Edit difference data:
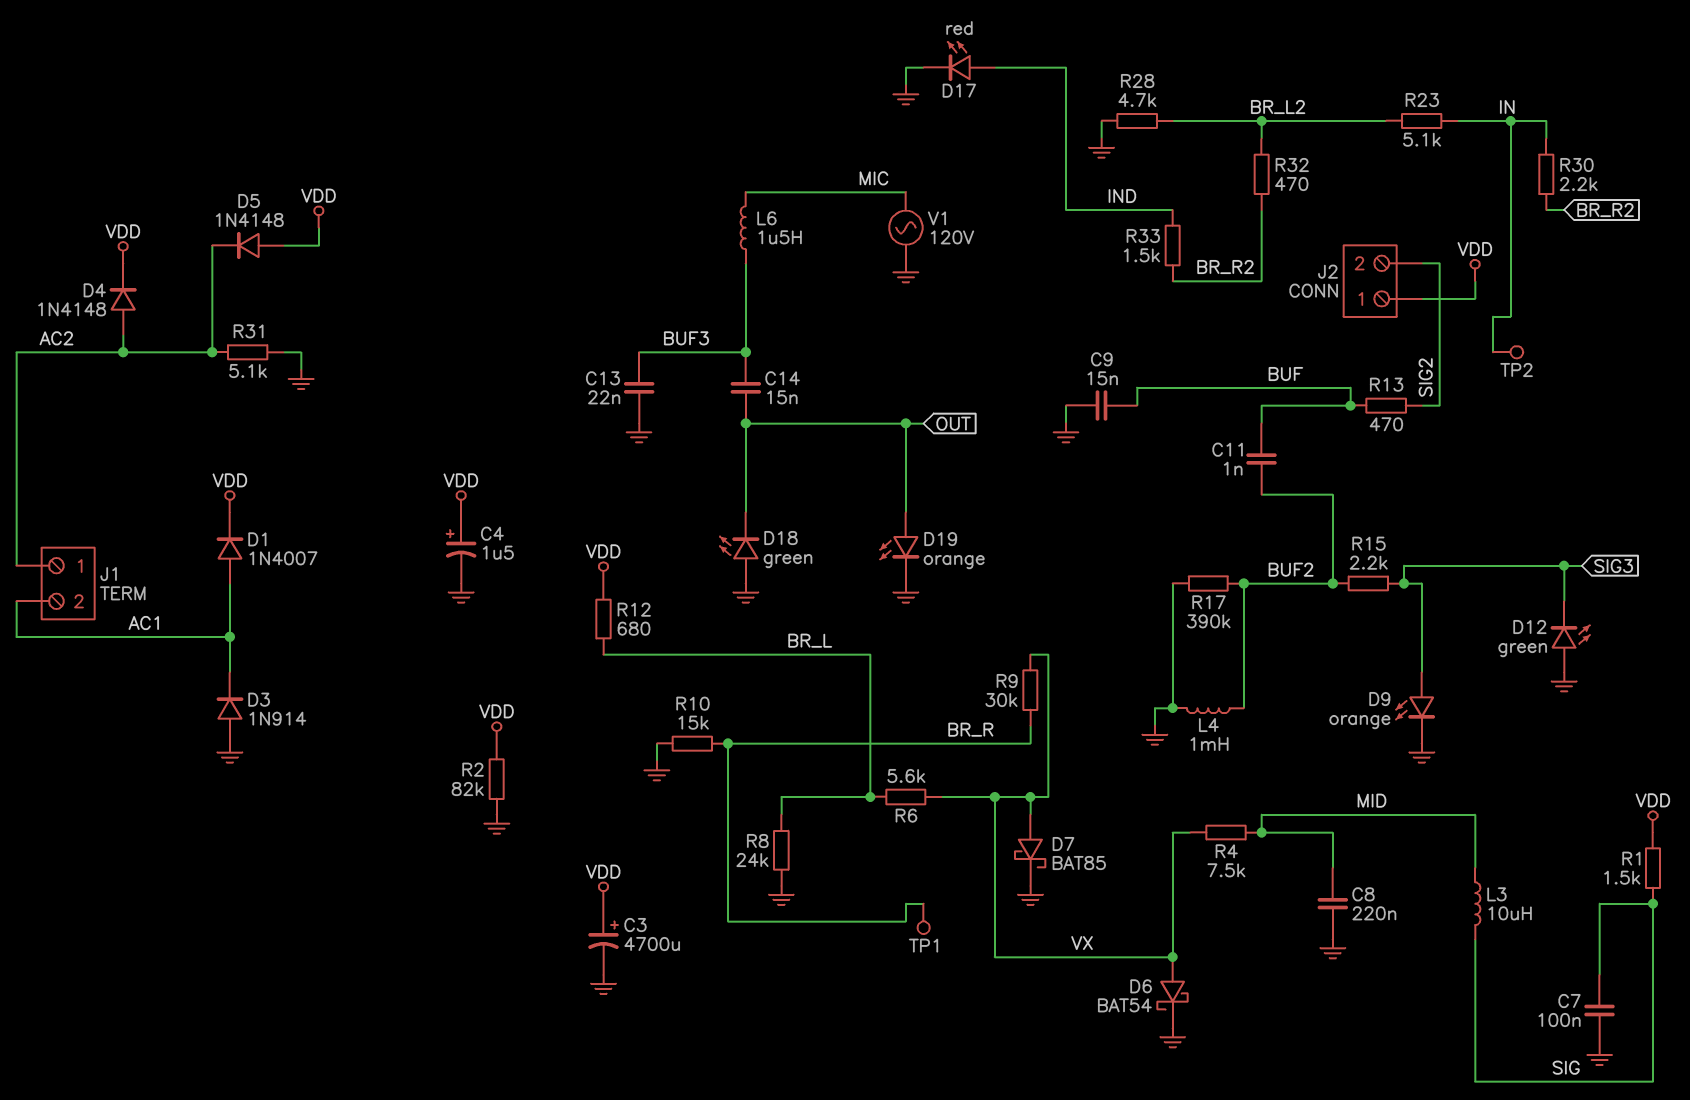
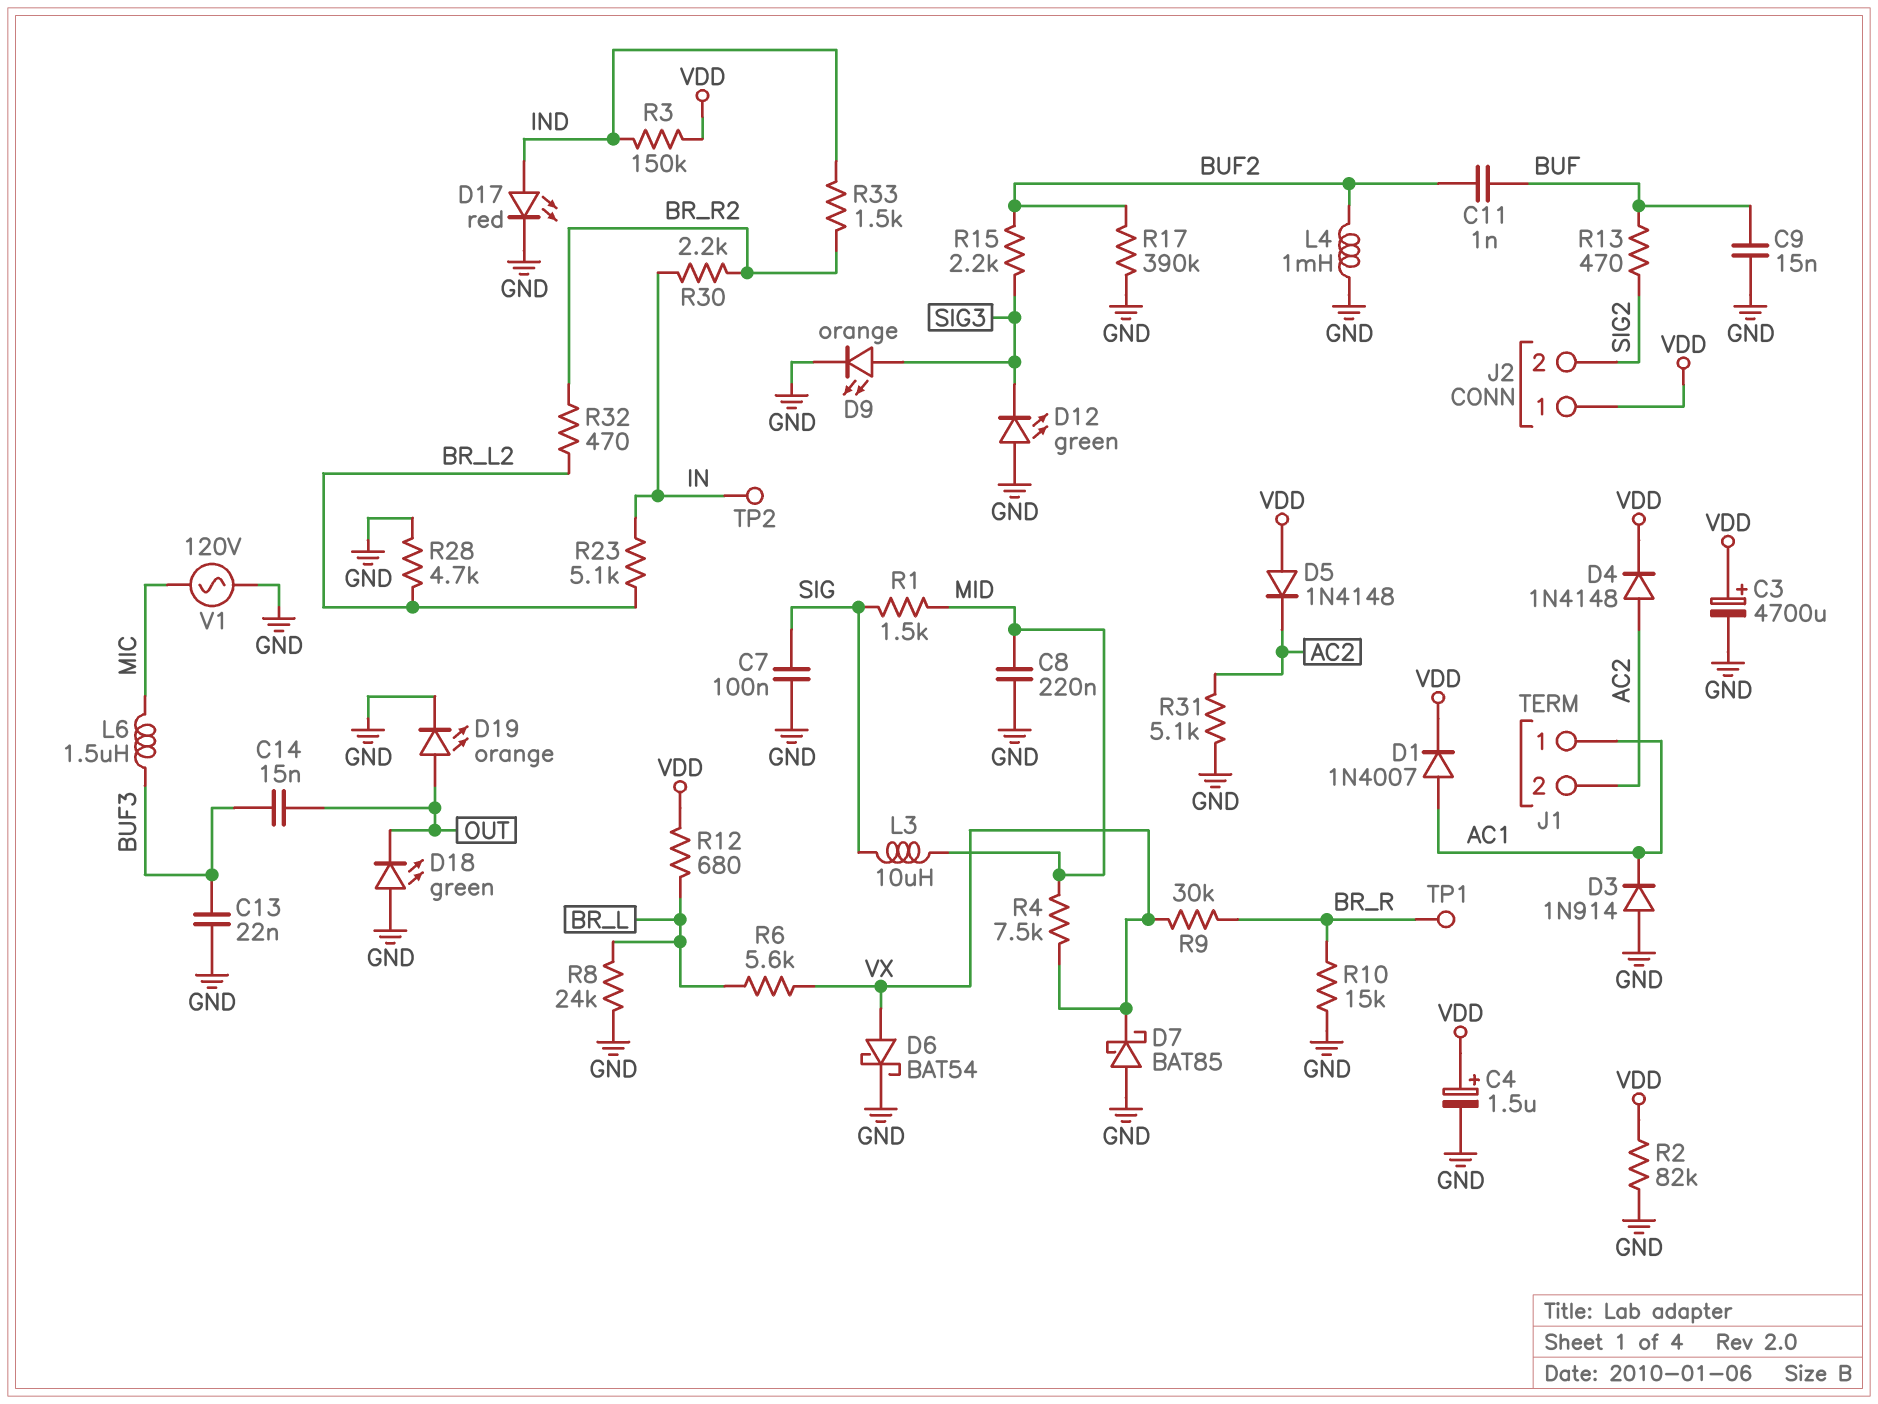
D7: schottky BAT85 (A VX, K GND) -> schottky BAT85 (A GND, K VX)
J1 pin 1: AC2 -> AC1
J1 pin 2: AC1 -> AC2
R1: 1.5k (SIG, VDD) -> 1.5k (MID, SIG)
R3: none -> 150k (IND, VDD)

### What you have to do
When you copy the data above, reproduce each line exactly and skip every image.

### Task output
D7: schottky BAT85 (A VX, K GND) -> schottky BAT85 (A GND, K VX)
J1 pin 1: AC2 -> AC1
J1 pin 2: AC1 -> AC2
R1: 1.5k (SIG, VDD) -> 1.5k (MID, SIG)
R3: none -> 150k (IND, VDD)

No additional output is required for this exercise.